* **Description of the task**:
Show, in full, each line of the data that contains "none".

[Stored data entries]
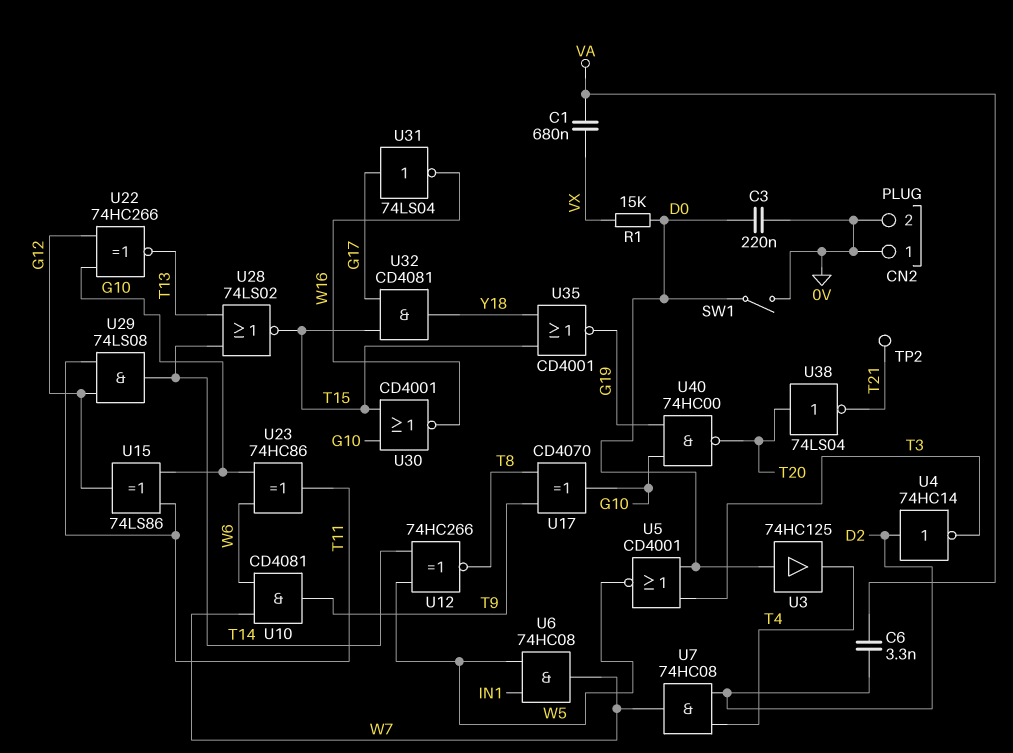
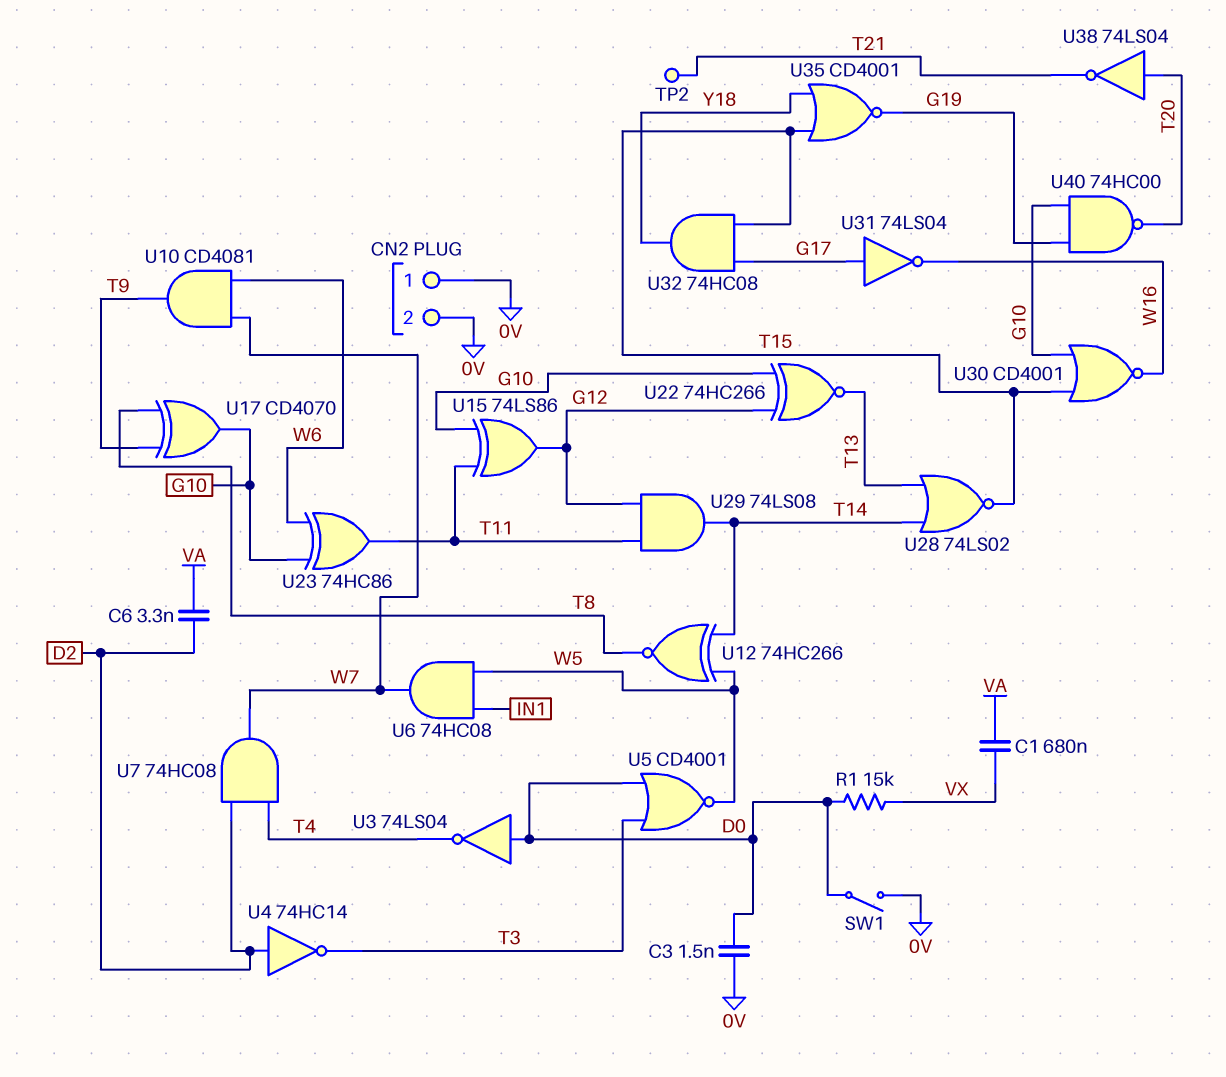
C3: 220nF (0V, D0) -> 1.5nF (0V, D0)
U3: buffer 74HC125 (in D0, out T4) -> NOT 74LS04 (in D0, out T4)
U32: AND CD4081 (in G17, in T15, out Y18) -> AND 74HC08 (in G17, in T15, out Y18)

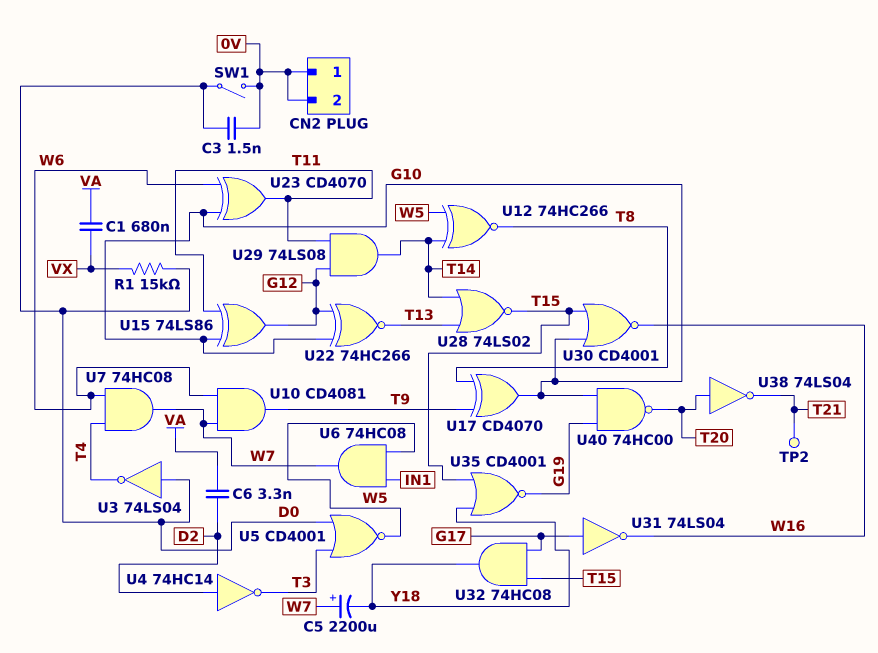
C5: none -> 2200uF (plus W7, minus Y18)
U7: AND 74HC08 (in D2, in T4, out W7) -> AND 74HC08 (in T4, in W6, out W7)
U23: XOR 74HC86 (in G10, in W6, out T11) -> XOR CD4070 (in G10, in W6, out T11)

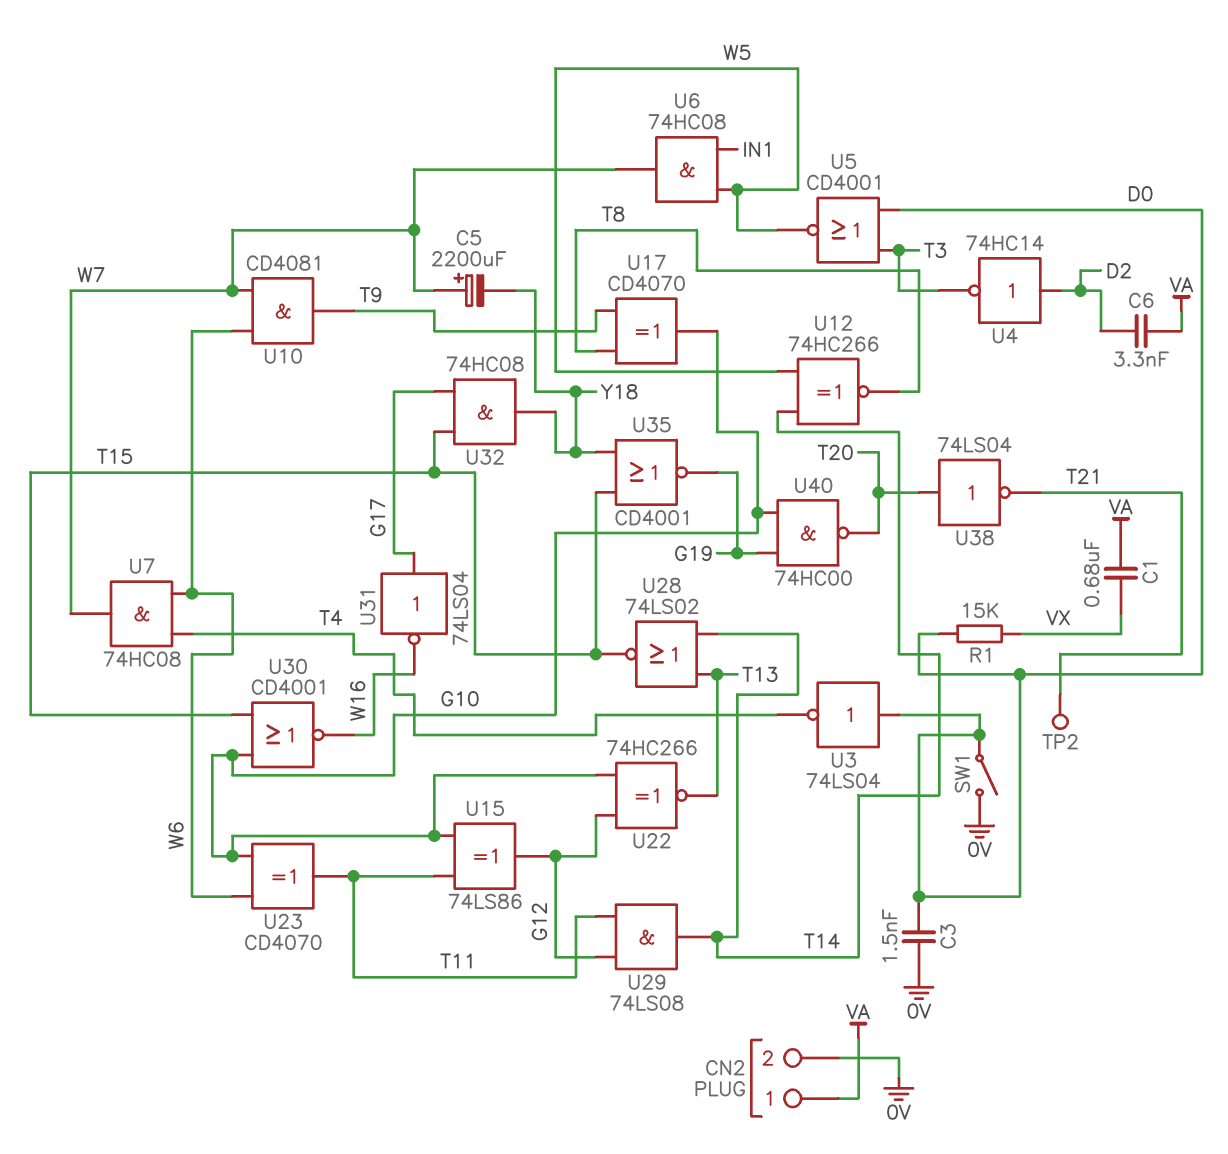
CN2 pin 1: 0V -> VA

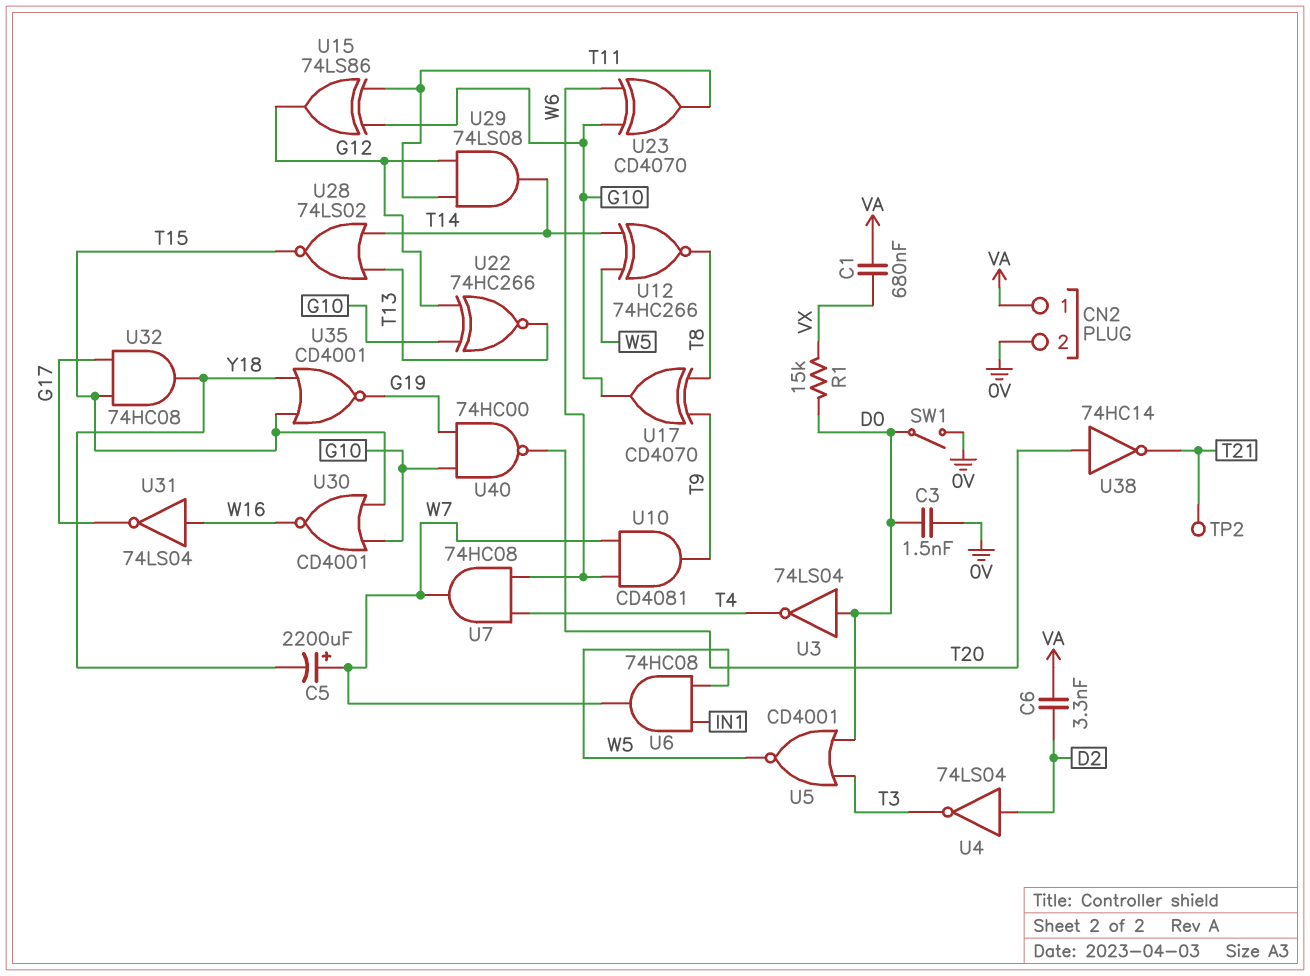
U4: NOT 74HC14 (in D2, out T3) -> NOT 74LS04 (in D2, out T3)
U31: NOT 74LS04 (in G17, out W16) -> NOT 74LS04 (in W16, out G17)
U38: NOT 74LS04 (in T20, out T21) -> NOT 74HC14 (in T20, out T21)

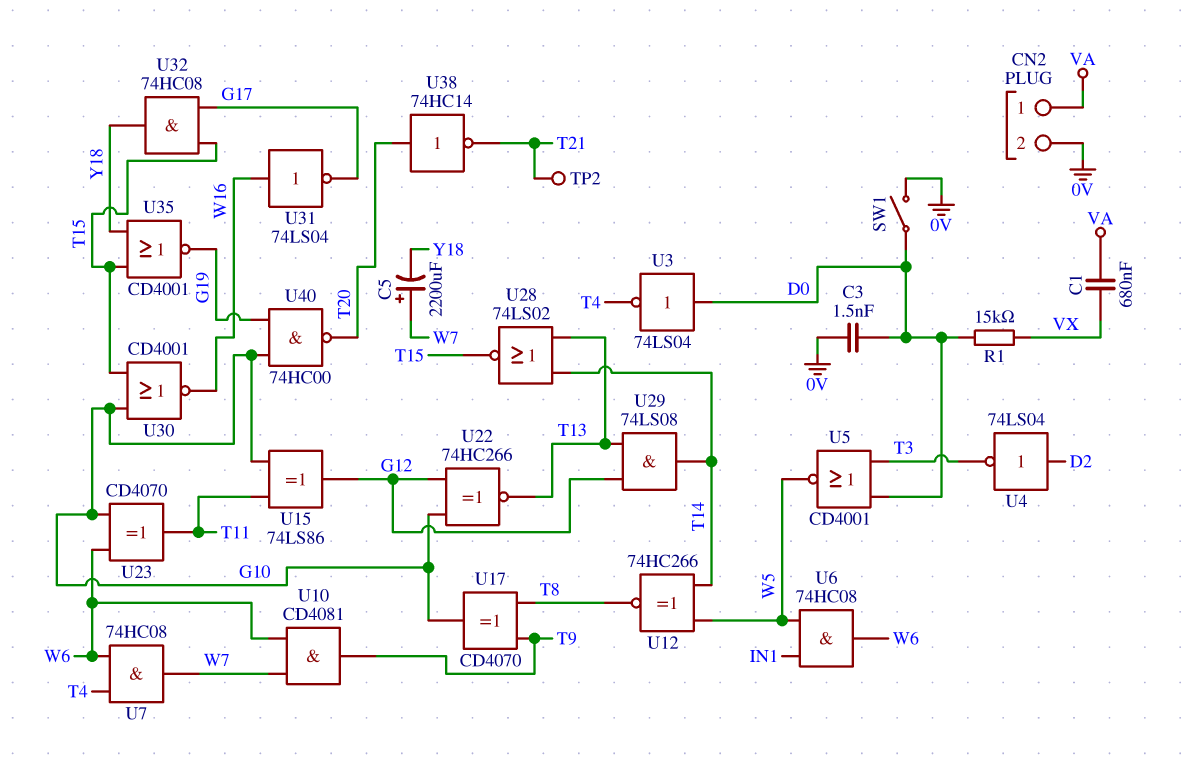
C6: 3.3nF (D2, VA) -> none
U6: AND 74HC08 (in IN1, in W5, out W7) -> AND 74HC08 (in IN1, in W5, out W6)
U29: AND 74LS08 (in G12, in T11, out T14) -> AND 74LS08 (in G12, in T13, out T14)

* **Reply**:
C5: none -> 2200uF (plus W7, minus Y18)
C6: 3.3nF (D2, VA) -> none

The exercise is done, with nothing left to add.